## YOUR OBJECTIVE
Copy out the entries word for word, starting at the first entry and ending at the line containing "brown cross: rotated", with both ends included. Leave the pictures out.
** start of ENTRIES SUPPLIED **
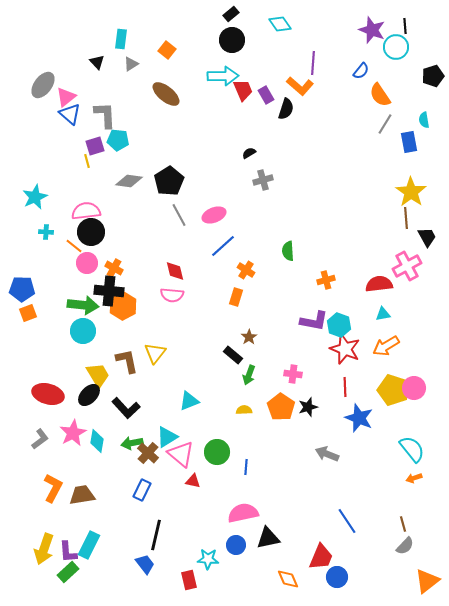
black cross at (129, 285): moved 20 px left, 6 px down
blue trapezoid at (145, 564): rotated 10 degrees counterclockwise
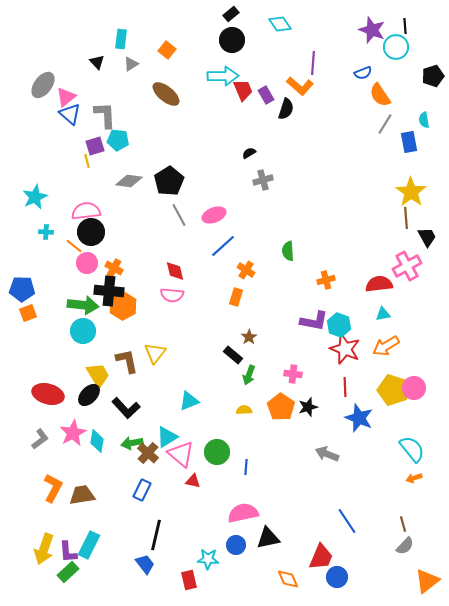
blue semicircle at (361, 71): moved 2 px right, 2 px down; rotated 30 degrees clockwise
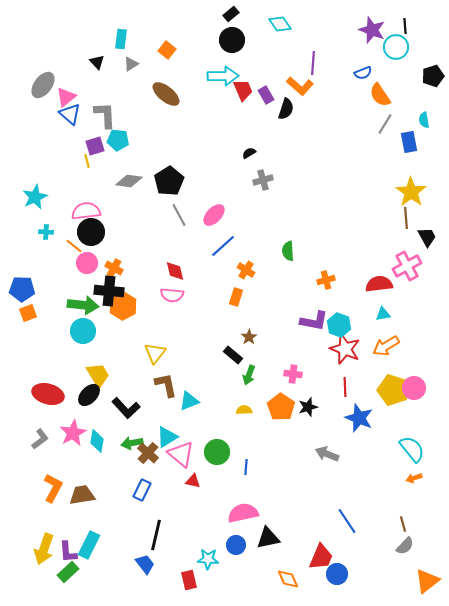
pink ellipse at (214, 215): rotated 25 degrees counterclockwise
brown L-shape at (127, 361): moved 39 px right, 24 px down
blue circle at (337, 577): moved 3 px up
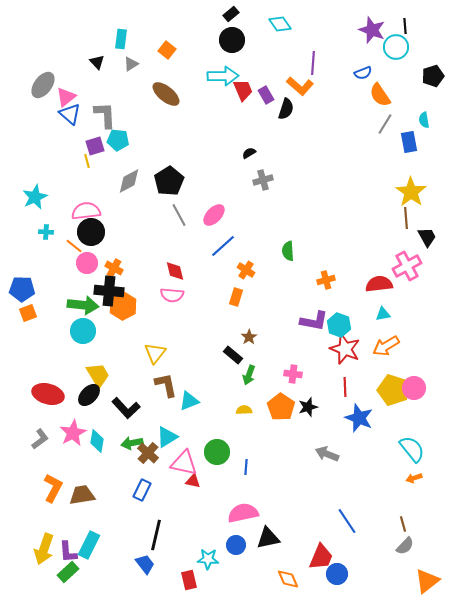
gray diamond at (129, 181): rotated 36 degrees counterclockwise
pink triangle at (181, 454): moved 3 px right, 9 px down; rotated 28 degrees counterclockwise
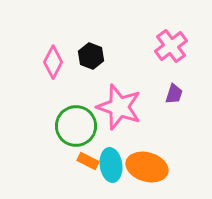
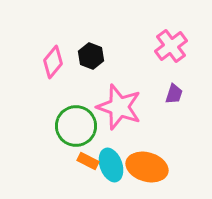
pink diamond: rotated 12 degrees clockwise
cyan ellipse: rotated 12 degrees counterclockwise
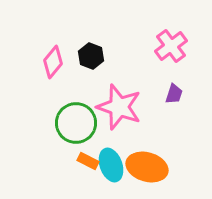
green circle: moved 3 px up
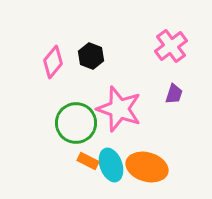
pink star: moved 2 px down
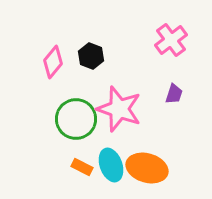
pink cross: moved 6 px up
green circle: moved 4 px up
orange rectangle: moved 6 px left, 6 px down
orange ellipse: moved 1 px down
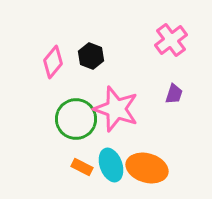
pink star: moved 3 px left
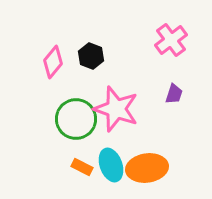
orange ellipse: rotated 24 degrees counterclockwise
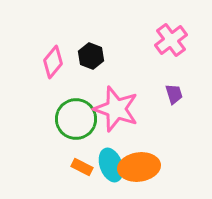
purple trapezoid: rotated 35 degrees counterclockwise
orange ellipse: moved 8 px left, 1 px up
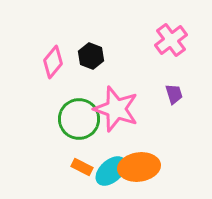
green circle: moved 3 px right
cyan ellipse: moved 6 px down; rotated 68 degrees clockwise
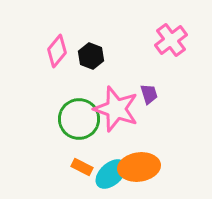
pink diamond: moved 4 px right, 11 px up
purple trapezoid: moved 25 px left
cyan ellipse: moved 3 px down
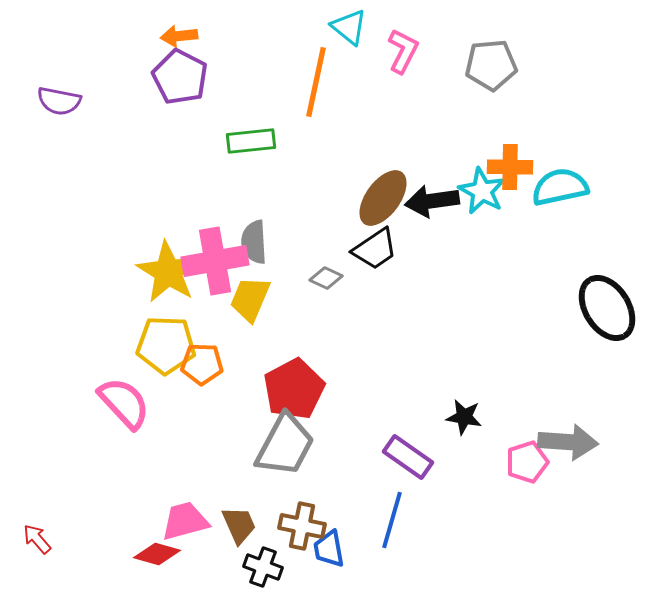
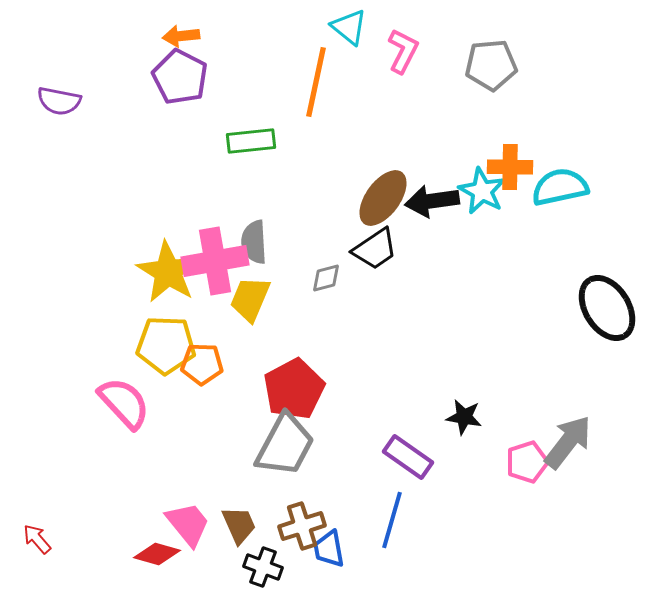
orange arrow: moved 2 px right
gray diamond: rotated 40 degrees counterclockwise
gray arrow: rotated 56 degrees counterclockwise
pink trapezoid: moved 3 px right, 3 px down; rotated 66 degrees clockwise
brown cross: rotated 30 degrees counterclockwise
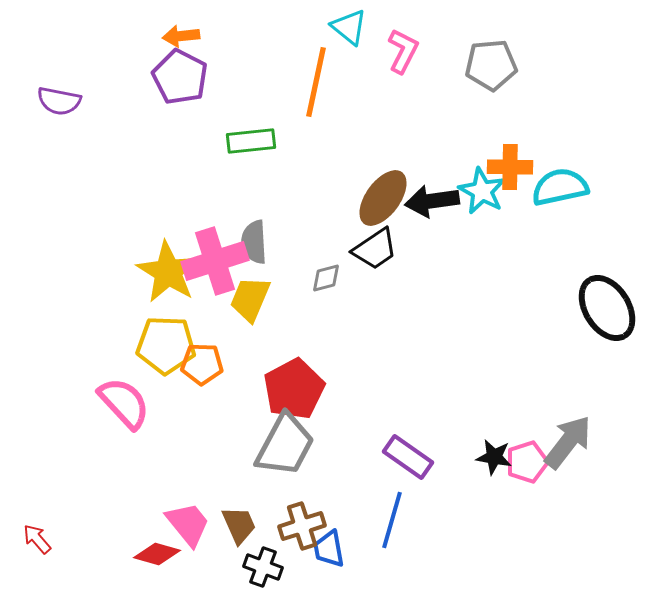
pink cross: rotated 8 degrees counterclockwise
black star: moved 30 px right, 40 px down
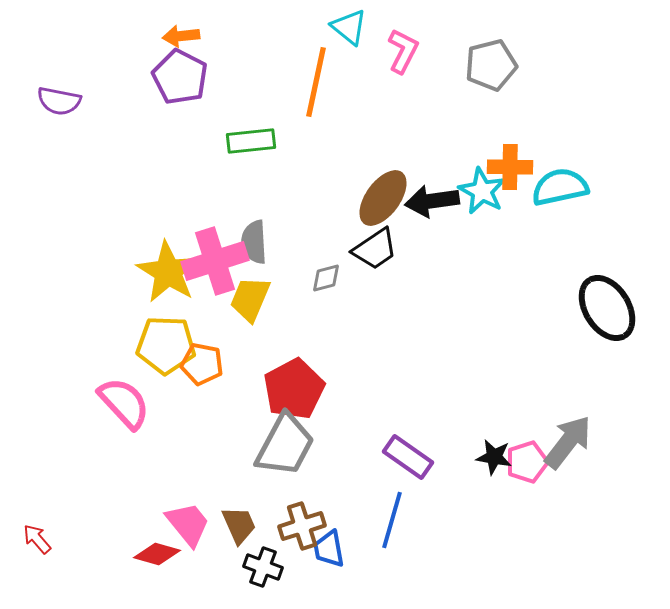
gray pentagon: rotated 9 degrees counterclockwise
orange pentagon: rotated 9 degrees clockwise
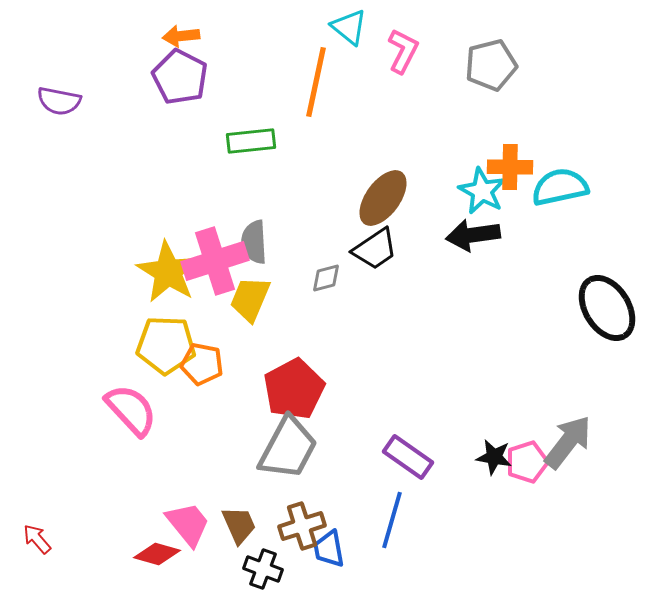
black arrow: moved 41 px right, 34 px down
pink semicircle: moved 7 px right, 7 px down
gray trapezoid: moved 3 px right, 3 px down
black cross: moved 2 px down
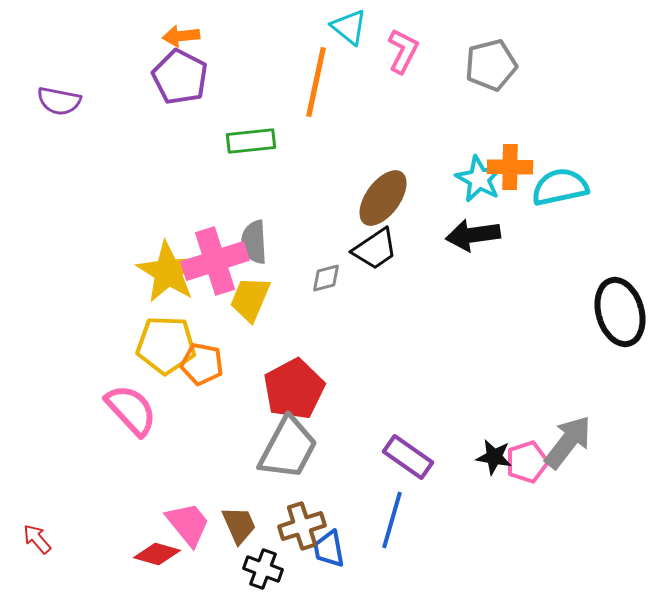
cyan star: moved 3 px left, 12 px up
black ellipse: moved 13 px right, 4 px down; rotated 16 degrees clockwise
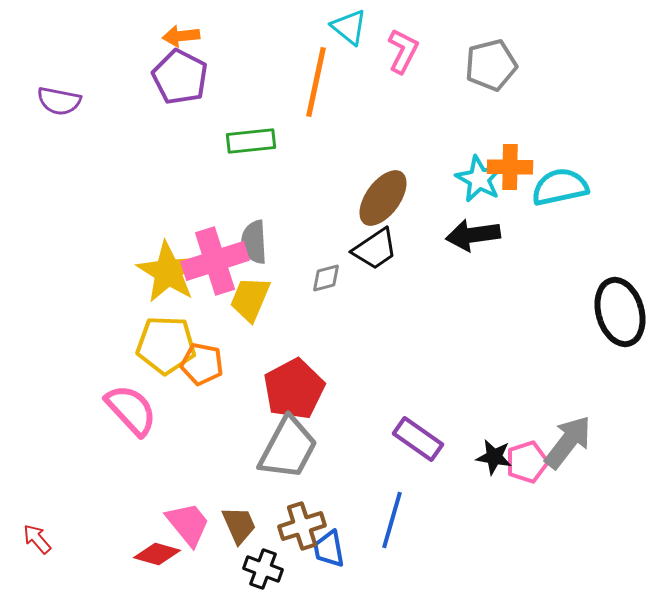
purple rectangle: moved 10 px right, 18 px up
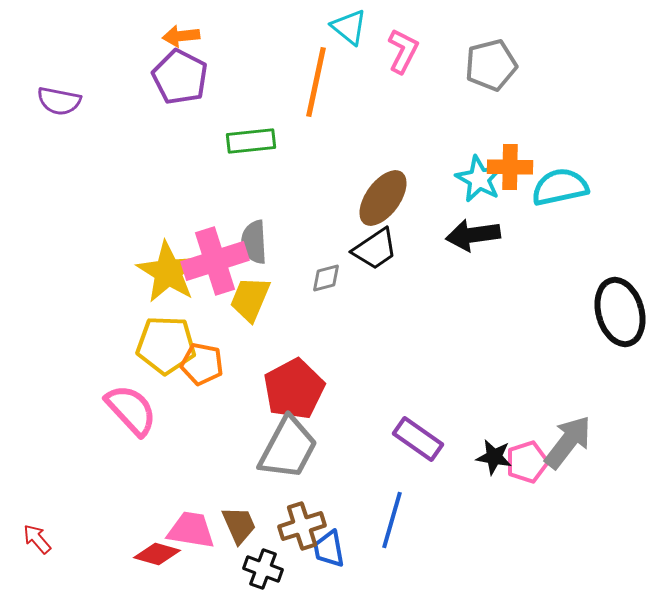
pink trapezoid: moved 3 px right, 6 px down; rotated 42 degrees counterclockwise
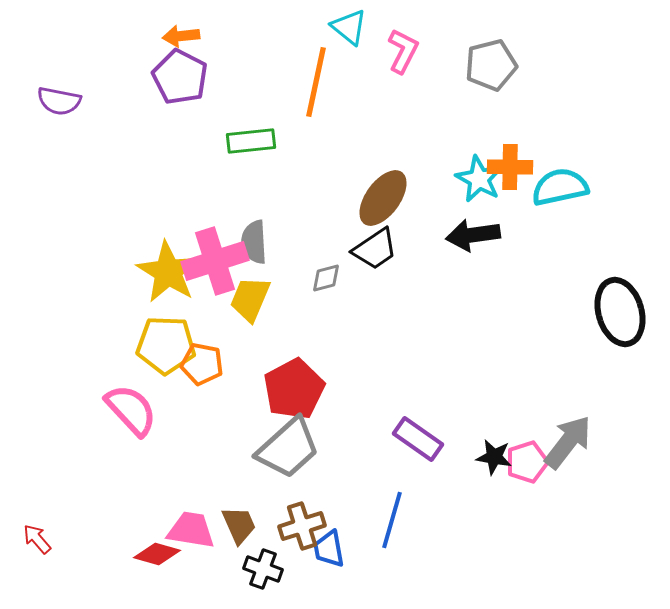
gray trapezoid: rotated 20 degrees clockwise
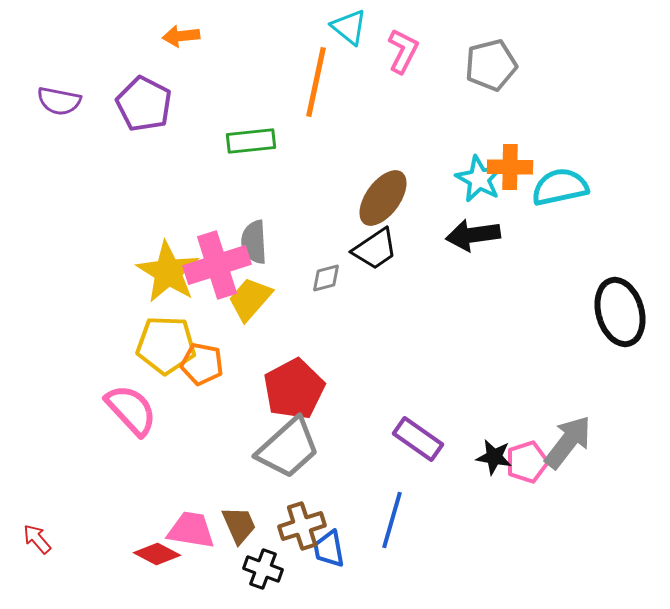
purple pentagon: moved 36 px left, 27 px down
pink cross: moved 2 px right, 4 px down
yellow trapezoid: rotated 18 degrees clockwise
red diamond: rotated 12 degrees clockwise
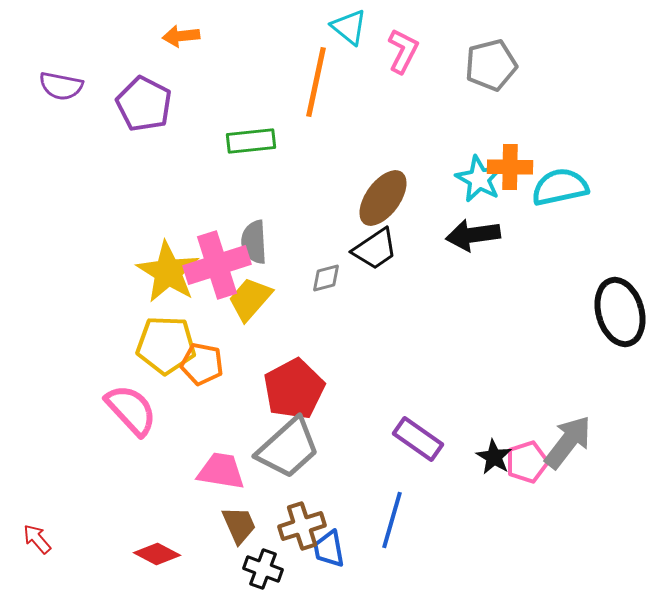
** end of ENTRIES SUPPLIED **
## EXERCISE ANSWER
black cross at (129, 285): moved 20 px left, 6 px down
blue trapezoid at (145, 564): rotated 10 degrees counterclockwise
blue semicircle at (361, 71): moved 2 px right, 2 px down; rotated 30 degrees clockwise
pink ellipse at (214, 215): rotated 25 degrees counterclockwise
brown L-shape at (127, 361): moved 39 px right, 24 px down
blue circle at (337, 577): moved 3 px up
gray diamond at (129, 181): rotated 36 degrees counterclockwise
pink triangle at (181, 454): moved 3 px right, 9 px down; rotated 28 degrees counterclockwise
pink diamond: rotated 12 degrees clockwise
cyan ellipse: rotated 12 degrees counterclockwise
green circle: moved 3 px up
pink star: moved 2 px down
pink cross: moved 6 px up
green circle: moved 4 px up
orange rectangle: moved 6 px left, 6 px down
orange ellipse: moved 1 px down
pink star: moved 3 px left
orange ellipse: rotated 24 degrees counterclockwise
purple trapezoid: rotated 35 degrees counterclockwise
orange ellipse: moved 8 px left, 1 px up
green circle: moved 3 px right
cyan ellipse: moved 6 px down; rotated 68 degrees clockwise
pink diamond: moved 4 px right, 11 px up
purple trapezoid: moved 25 px left
cyan ellipse: moved 3 px down
orange arrow: moved 2 px right
gray diamond: rotated 40 degrees counterclockwise
gray arrow: rotated 56 degrees counterclockwise
pink trapezoid: moved 3 px right, 3 px down; rotated 66 degrees clockwise
brown cross: rotated 30 degrees counterclockwise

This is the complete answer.